START Material for the task

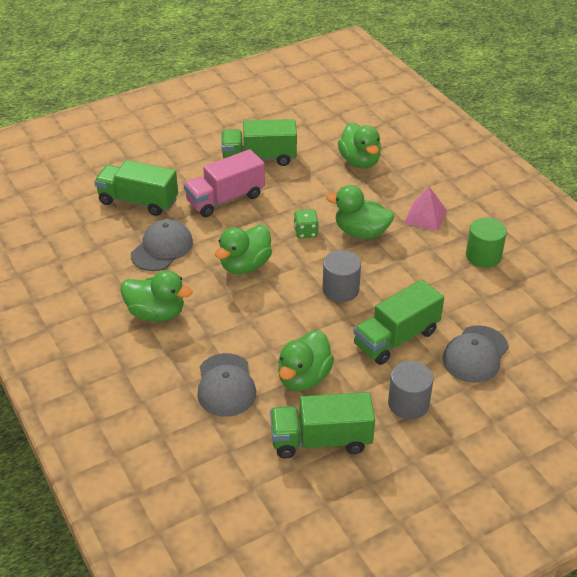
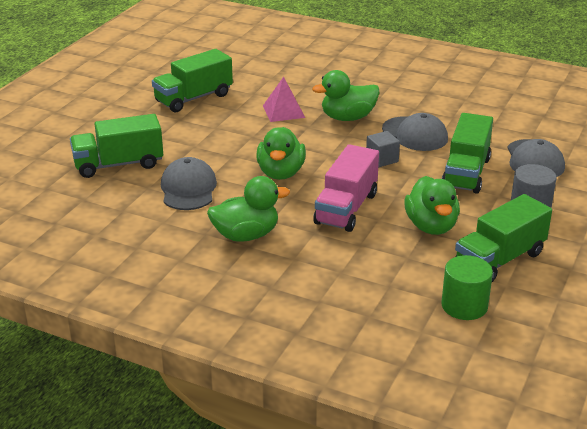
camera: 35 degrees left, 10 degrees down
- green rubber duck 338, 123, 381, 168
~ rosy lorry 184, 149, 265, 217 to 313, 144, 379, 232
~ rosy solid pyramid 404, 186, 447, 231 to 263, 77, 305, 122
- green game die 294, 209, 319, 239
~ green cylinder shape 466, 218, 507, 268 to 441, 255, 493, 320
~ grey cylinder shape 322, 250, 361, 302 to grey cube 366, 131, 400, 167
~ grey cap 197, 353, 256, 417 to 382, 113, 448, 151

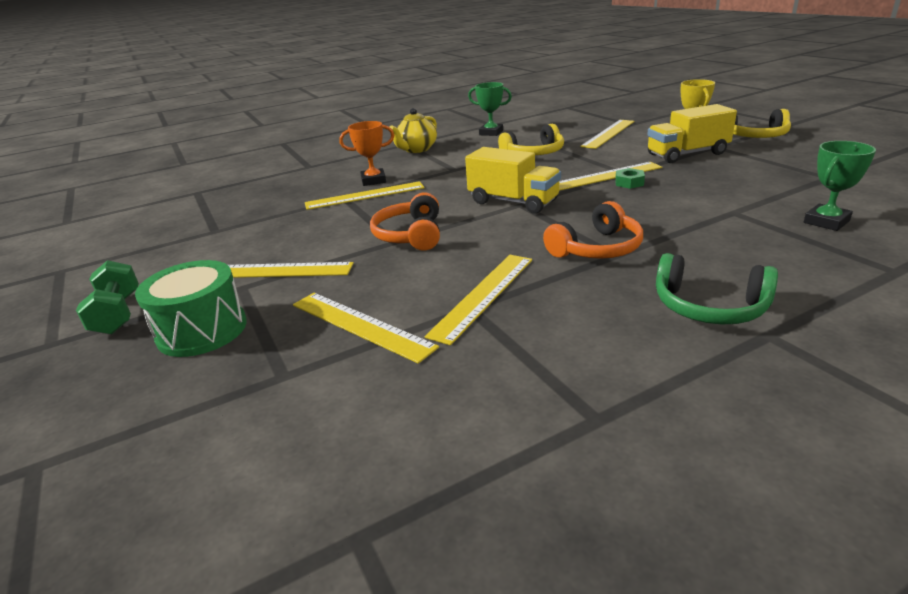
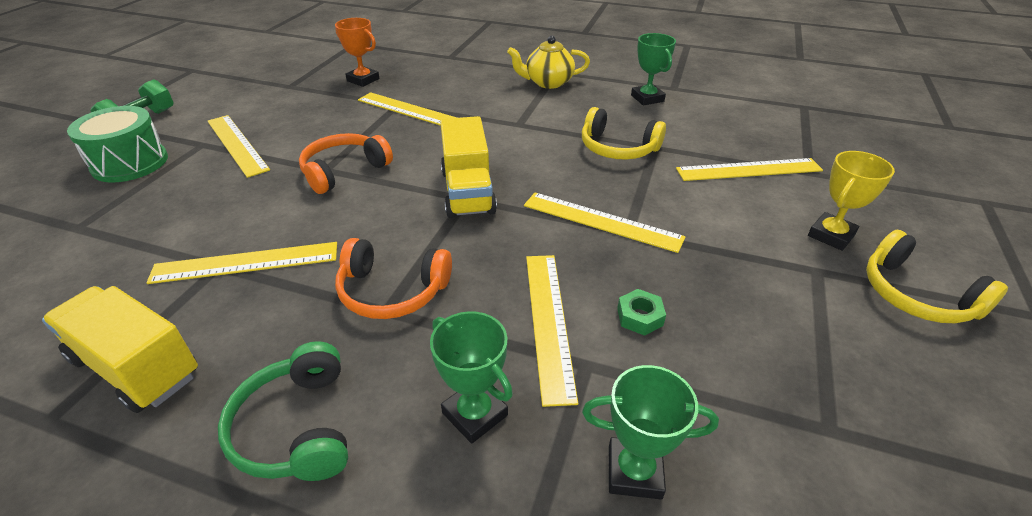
camera: 45 degrees right, 10 degrees up
~ golden lorry 647, 104, 737, 163 to 42, 286, 198, 413
~ orange-coloured trophy 339, 121, 394, 186 to 335, 18, 380, 87
~ green nut 615, 168, 645, 189 to 617, 289, 666, 336
~ golden ruler 293, 293, 439, 364 to 526, 255, 578, 407
+ green trophy 430, 311, 513, 444

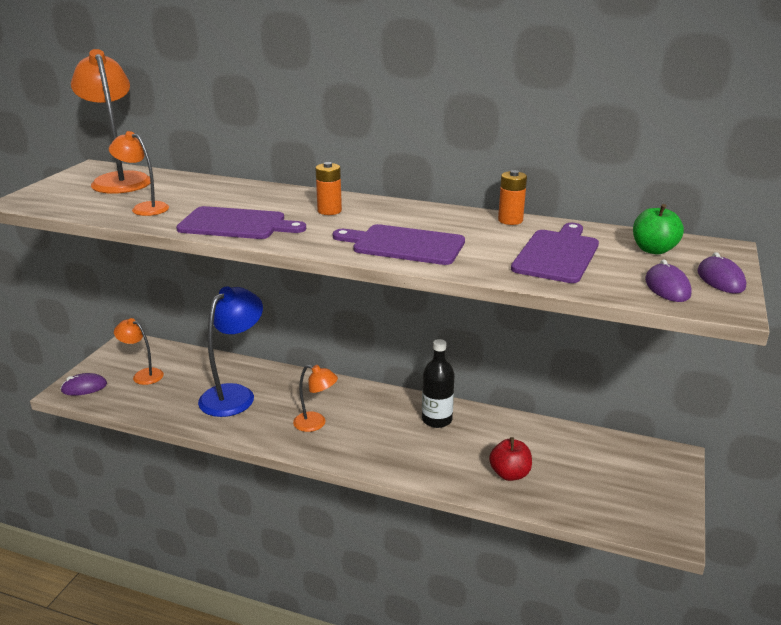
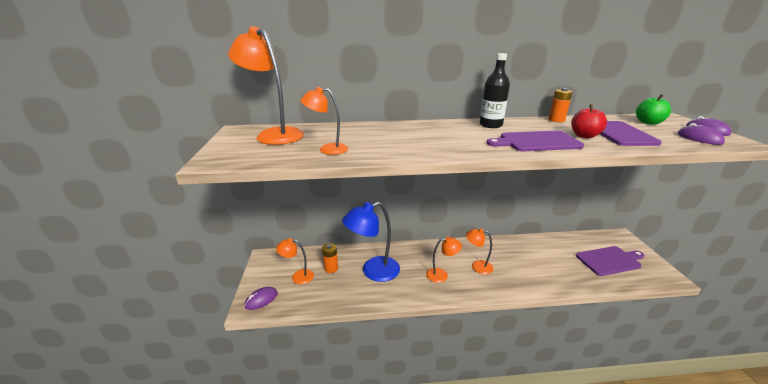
camera: 25 degrees left, 0 degrees up
~ orange-coloured battery 315, 162, 342, 215 to 322, 243, 338, 273
~ violet chopping board 176, 206, 306, 239 to 576, 246, 645, 276
~ royal blue reading lamp 198, 286, 263, 417 = 342, 201, 400, 282 120 degrees counterclockwise
~ black drink bottle 422, 339, 455, 428 to 480, 53, 510, 128
~ scarlet apple fruit 489, 437, 532, 481 to 571, 104, 607, 139
+ orange-coloured reading lamp 466, 228, 493, 274

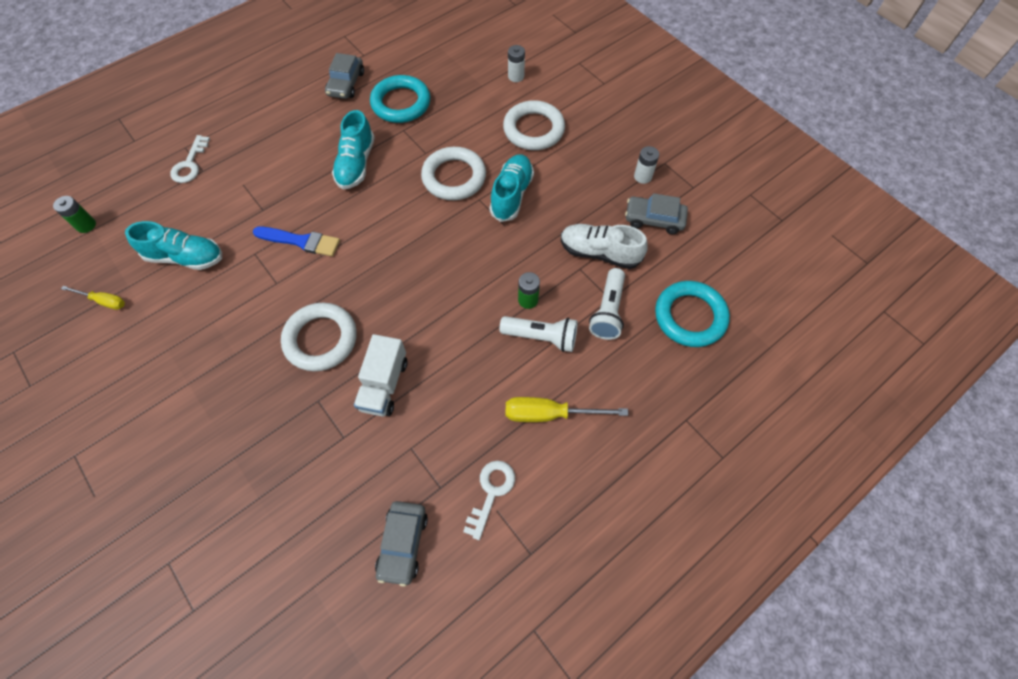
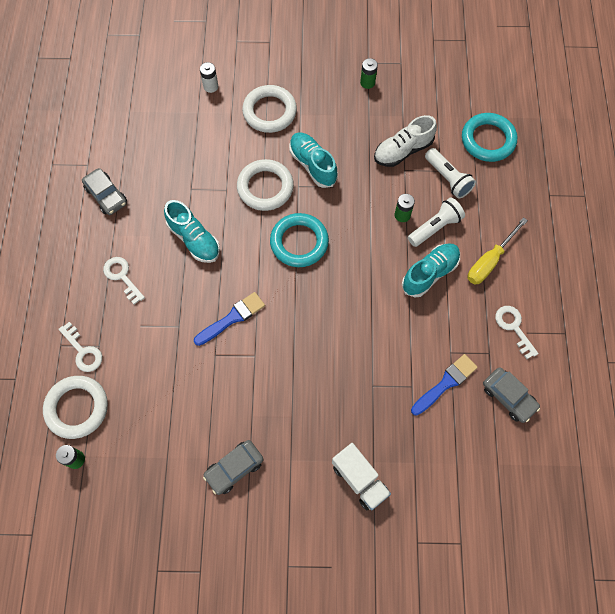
camera: 50 degrees left, 5 degrees up
~ turquoise torus 370, 75, 430, 123 to 270, 213, 329, 267
~ snow-white battery 634, 146, 659, 184 to green battery 360, 58, 378, 89
~ grey car 625, 193, 688, 234 to 203, 440, 264, 495
~ turquoise sneaker 125, 221, 222, 270 to 402, 243, 460, 298
- golden hand screwdriver 61, 286, 125, 310
~ snow-white torus 281, 302, 357, 371 to 43, 376, 108, 439
~ snow-white lorry 354, 334, 407, 416 to 332, 443, 391, 510
+ snow-white door key 103, 257, 145, 305
+ royal blue paint brush 411, 354, 478, 416

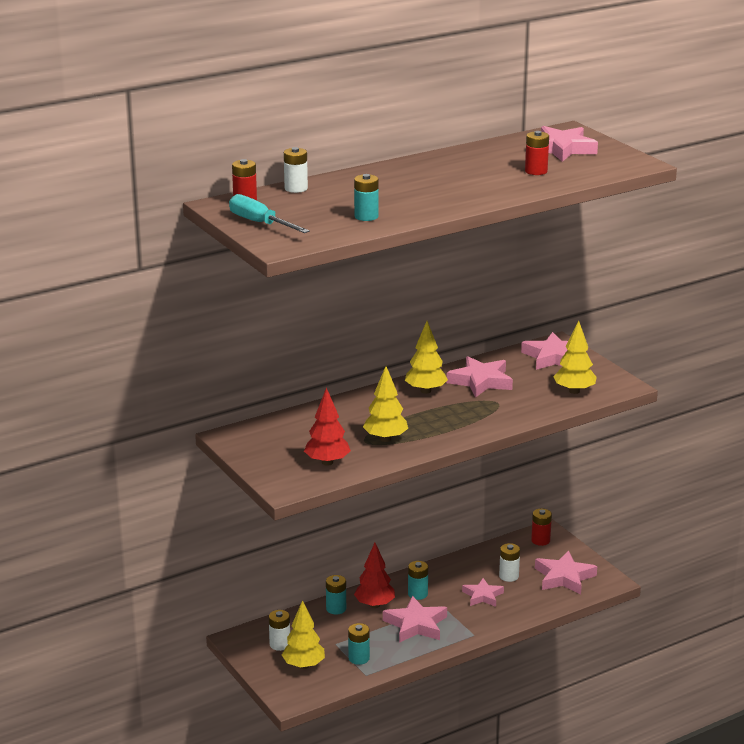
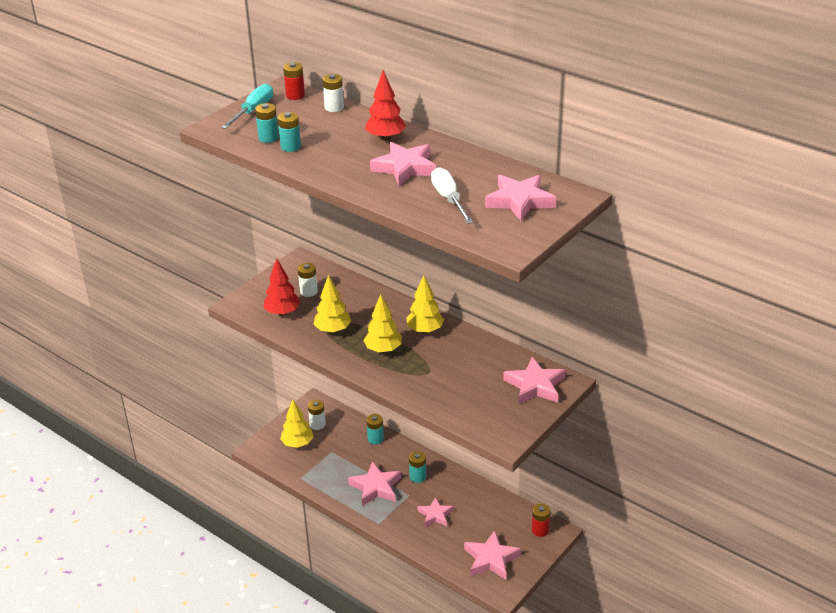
camera: 70 degrees right, 10 degrees up
~ scarlet battery 525, 131, 549, 175 to snow-white hand screwdriver 431, 167, 473, 224
~ golden toy tree 553, 321, 597, 394 to 363, 294, 402, 353
~ rosy five-pointed star 447, 356, 513, 398 to 370, 142, 436, 186
~ scarlet toy tree 354, 543, 395, 608 to 365, 70, 406, 141
~ snow-white battery 499, 543, 520, 582 to 298, 263, 318, 297
~ turquoise battery 348, 623, 370, 665 to 255, 103, 279, 143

END Material for the task

**Exercise aim:**
List all lines from the entries that include the word "white".

**Written solution:**
~ snow-white battery 634, 146, 659, 184 to green battery 360, 58, 378, 89
~ snow-white torus 281, 302, 357, 371 to 43, 376, 108, 439
~ snow-white lorry 354, 334, 407, 416 to 332, 443, 391, 510
+ snow-white door key 103, 257, 145, 305
~ scarlet battery 525, 131, 549, 175 to snow-white hand screwdriver 431, 167, 473, 224
~ snow-white battery 499, 543, 520, 582 to 298, 263, 318, 297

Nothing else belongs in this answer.